Before-and-after object listings
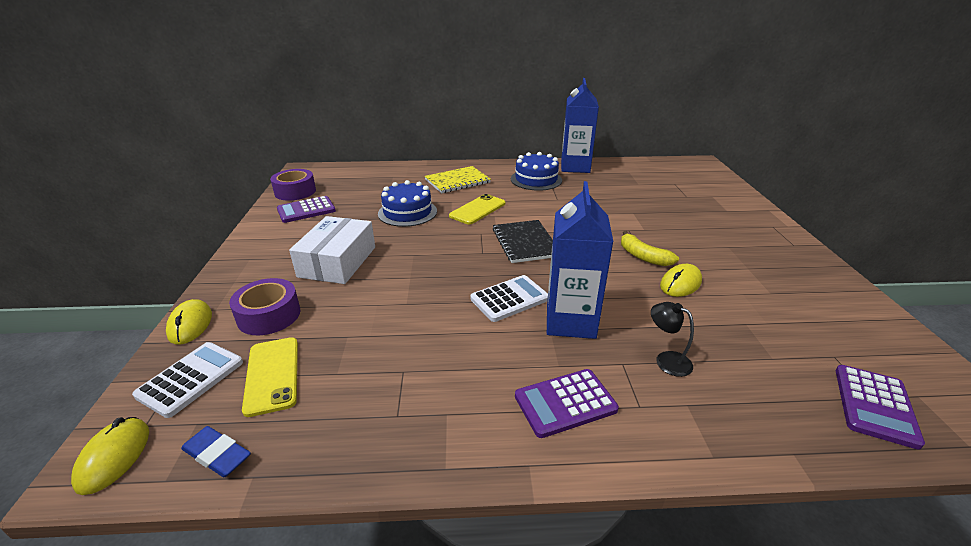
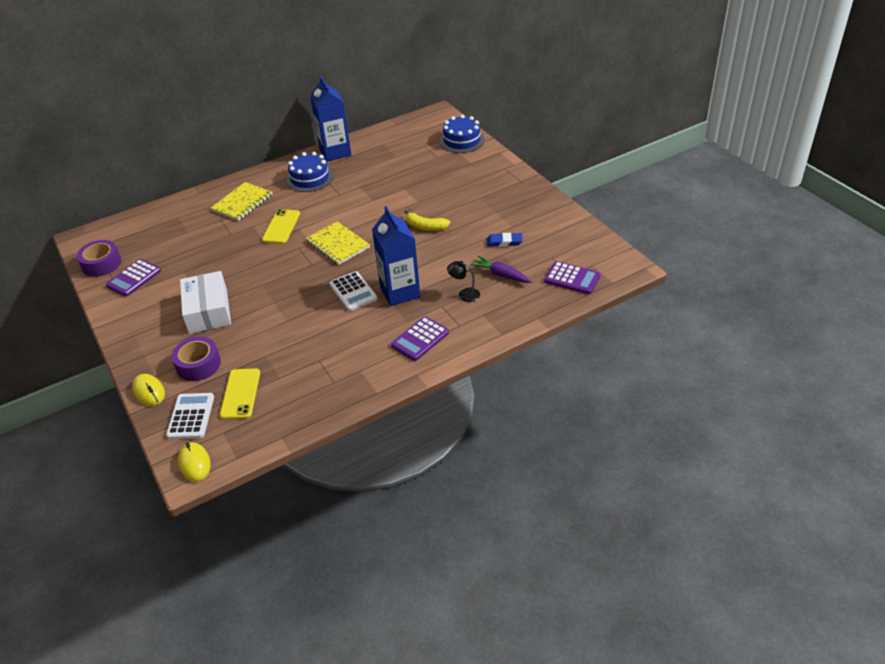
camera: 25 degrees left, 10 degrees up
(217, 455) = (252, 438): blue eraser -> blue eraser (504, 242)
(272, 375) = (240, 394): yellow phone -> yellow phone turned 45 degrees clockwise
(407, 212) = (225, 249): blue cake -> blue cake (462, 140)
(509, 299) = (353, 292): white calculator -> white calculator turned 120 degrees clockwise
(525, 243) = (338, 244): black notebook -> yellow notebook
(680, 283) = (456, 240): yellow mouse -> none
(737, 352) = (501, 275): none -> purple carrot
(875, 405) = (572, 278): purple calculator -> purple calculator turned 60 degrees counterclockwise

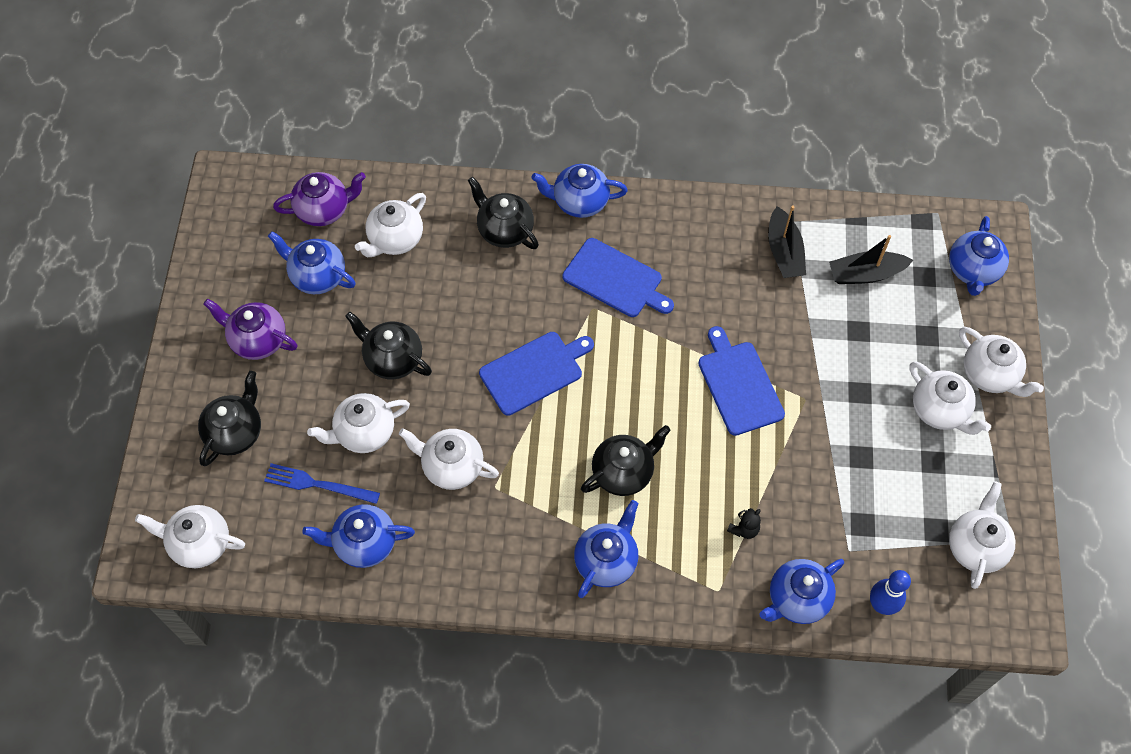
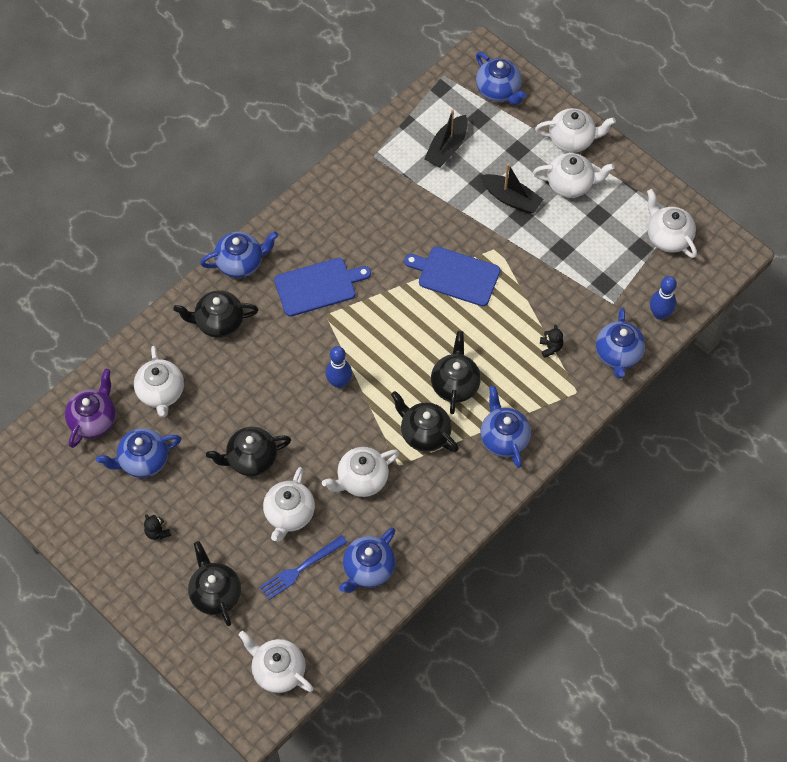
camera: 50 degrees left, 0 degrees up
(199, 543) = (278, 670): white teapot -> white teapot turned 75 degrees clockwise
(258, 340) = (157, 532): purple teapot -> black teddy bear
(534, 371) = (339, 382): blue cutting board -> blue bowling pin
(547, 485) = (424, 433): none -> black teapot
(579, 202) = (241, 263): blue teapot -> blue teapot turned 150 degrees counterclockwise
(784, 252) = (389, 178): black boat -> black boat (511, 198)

...

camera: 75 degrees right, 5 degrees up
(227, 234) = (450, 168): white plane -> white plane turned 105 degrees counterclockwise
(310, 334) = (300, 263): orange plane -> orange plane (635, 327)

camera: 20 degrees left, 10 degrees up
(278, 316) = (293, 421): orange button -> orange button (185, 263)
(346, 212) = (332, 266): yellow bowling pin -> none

## About this exercise
In the entries above, some lines may contain the string "black"; report how many, without additional comment.

## Expected output
4